* start Raw records *

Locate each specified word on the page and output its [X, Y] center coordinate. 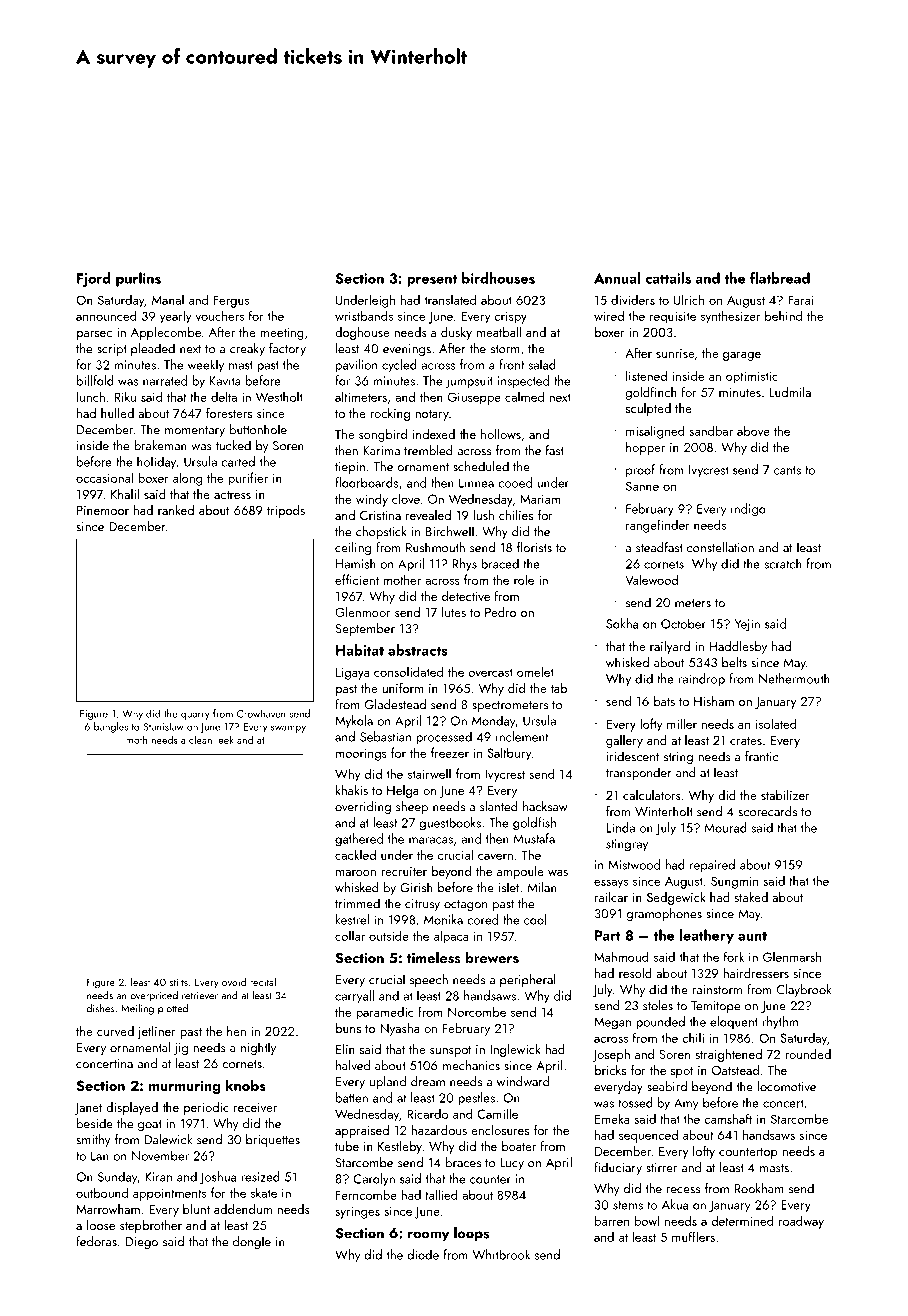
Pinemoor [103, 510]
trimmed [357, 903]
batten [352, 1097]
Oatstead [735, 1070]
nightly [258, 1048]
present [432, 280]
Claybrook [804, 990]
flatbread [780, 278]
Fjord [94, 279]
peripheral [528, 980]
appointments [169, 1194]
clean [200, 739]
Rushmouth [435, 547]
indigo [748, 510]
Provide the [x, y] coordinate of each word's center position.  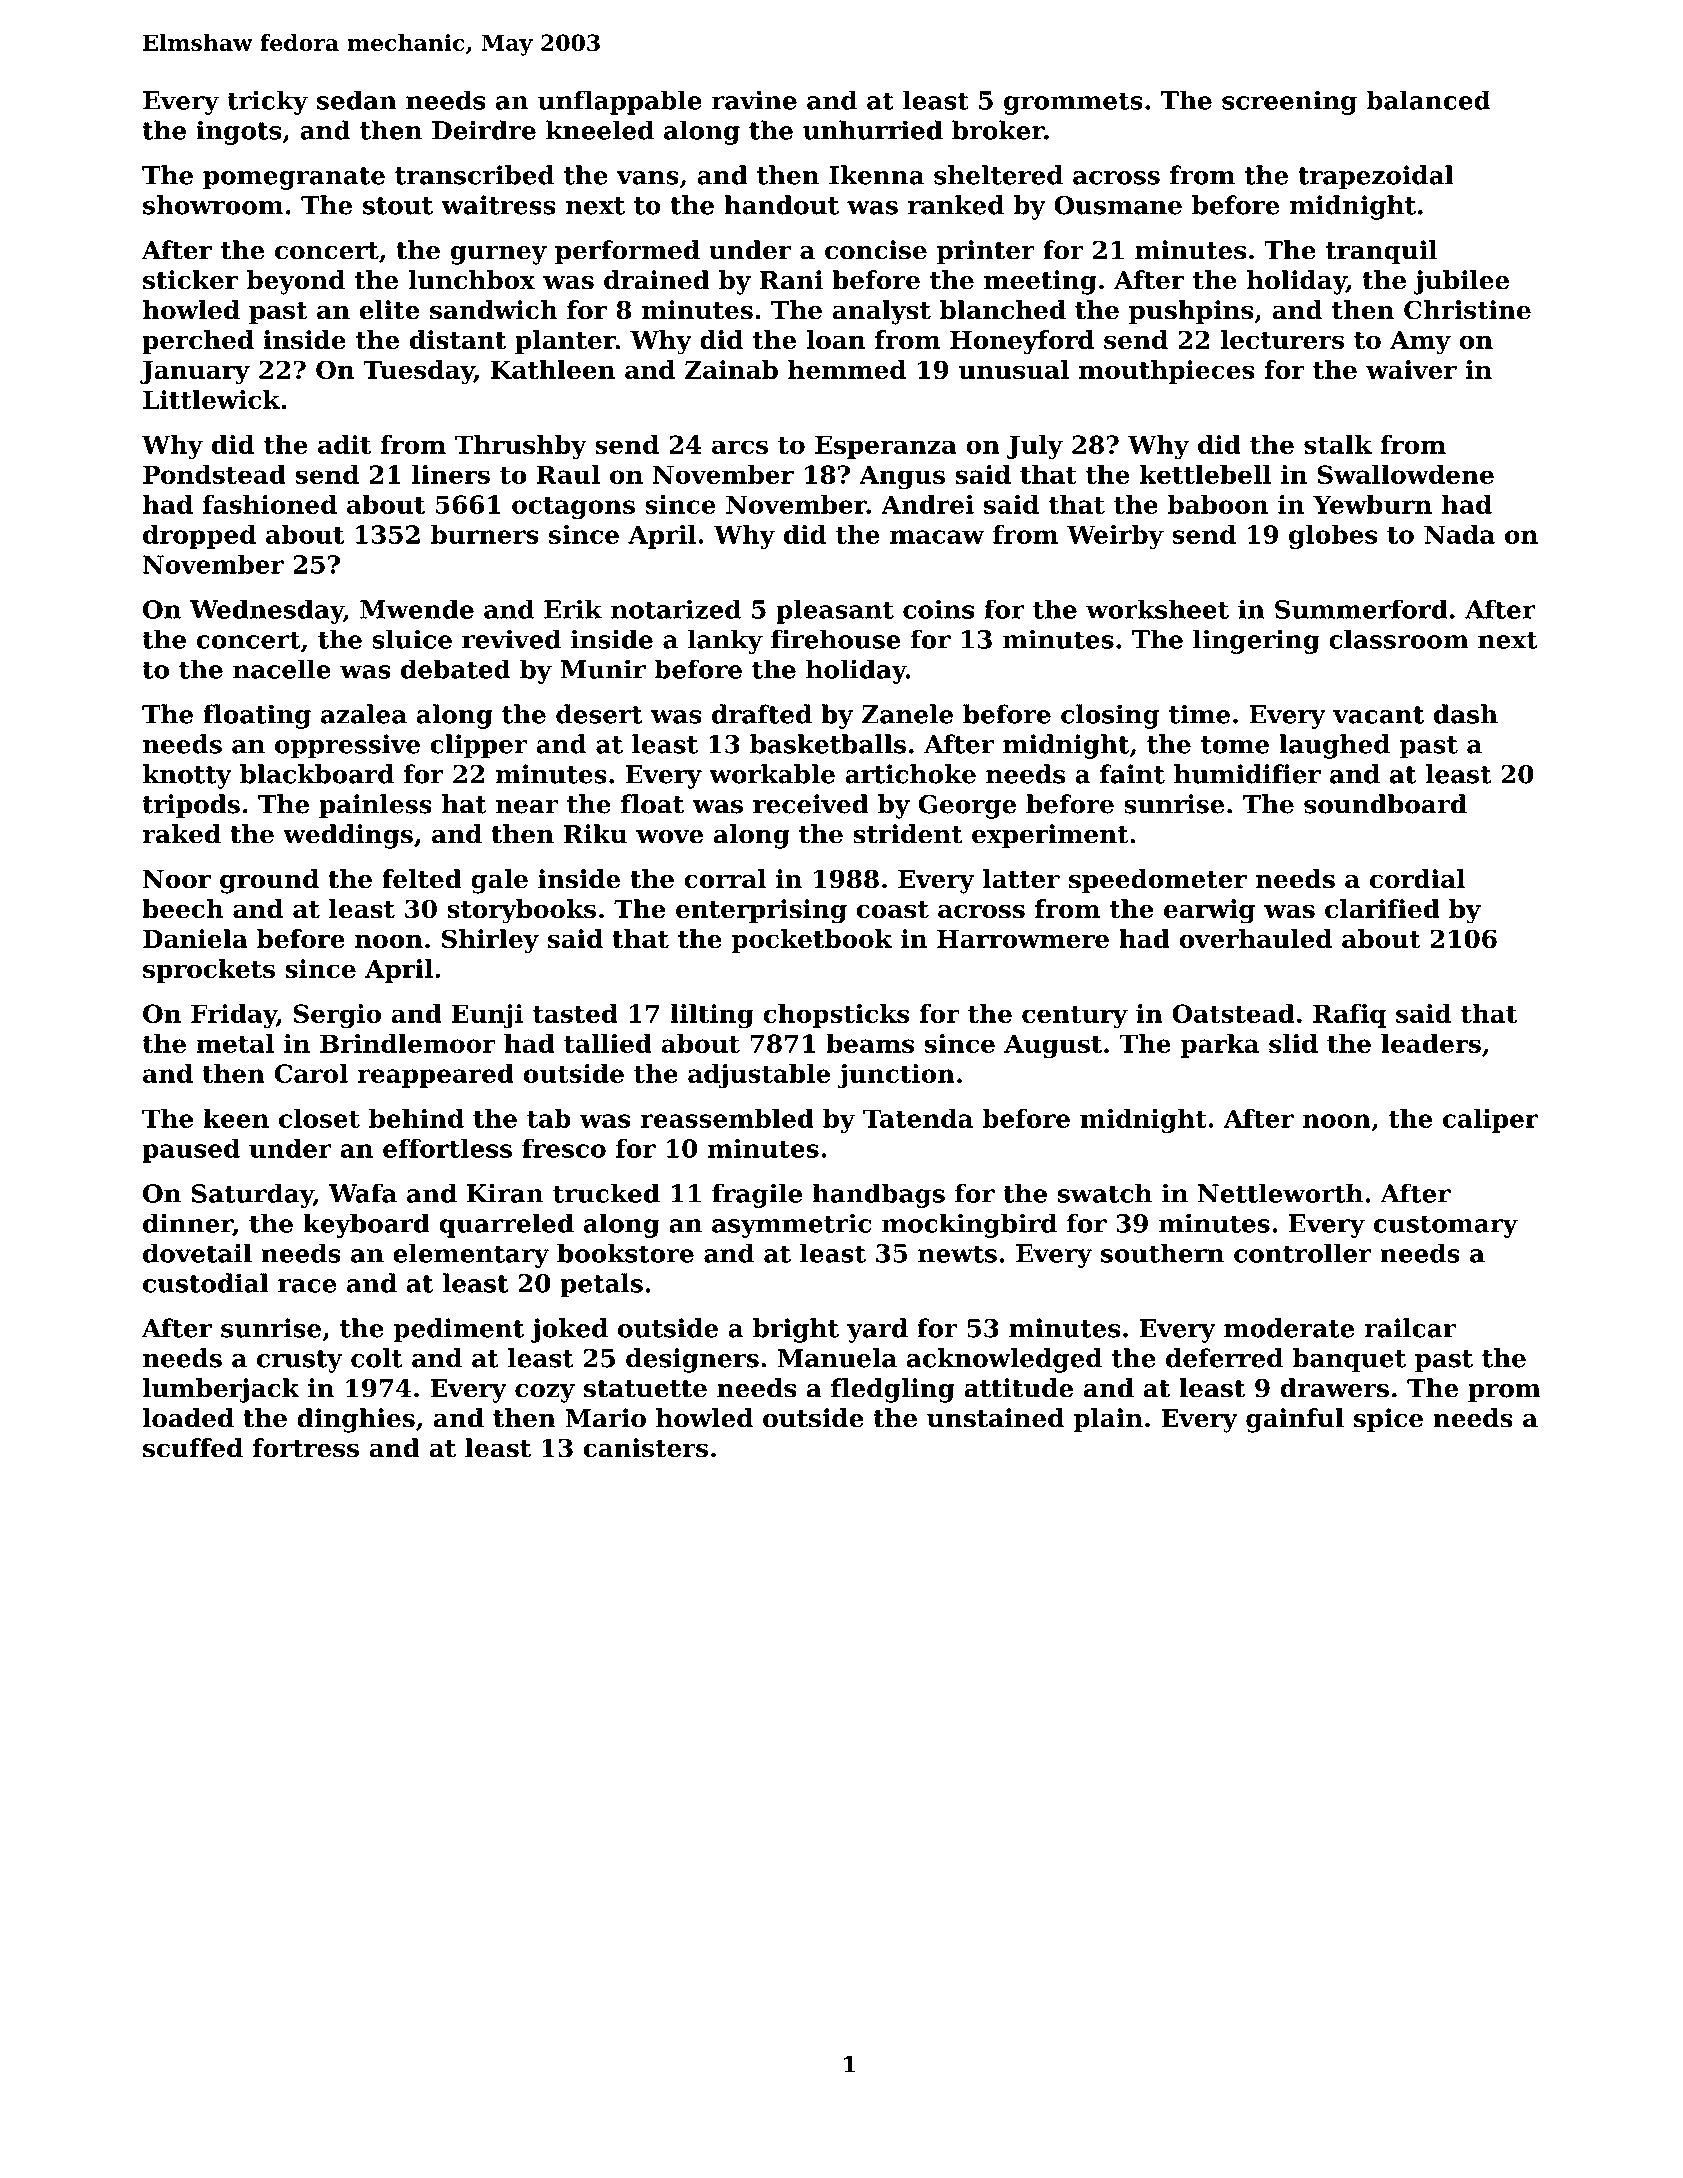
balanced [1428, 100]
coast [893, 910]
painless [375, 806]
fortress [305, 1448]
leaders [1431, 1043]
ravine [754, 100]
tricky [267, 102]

* end Raw records *

• Instruction: Turn the lines above into a JSON list of strings, one string per line, skipping blank lines and leaving out the pictures.

• Solution for this task:
[
  "Locate each specified word on the page and output its [X, Y] center coordinate. ",
  "Pinemoor [103, 510]",
  "trimmed [357, 903]",
  "batten [352, 1097]",
  "Oatstead [735, 1070]",
  "nightly [258, 1048]",
  "present [432, 280]",
  "Claybrook [804, 990]",
  "flatbread [780, 278]",
  "Fjord [94, 279]",
  "peripheral [528, 980]",
  "appointments [169, 1194]",
  "clean [200, 739]",
  "Rushmouth [435, 547]",
  "indigo [748, 510]",
  "Provide the [x, y] coordinate of each word's center position.  ",
  "balanced [1428, 100]",
  "coast [893, 910]",
  "painless [375, 806]",
  "fortress [305, 1448]",
  "leaders [1431, 1043]",
  "ravine [754, 100]",
  "tricky [267, 102]"
]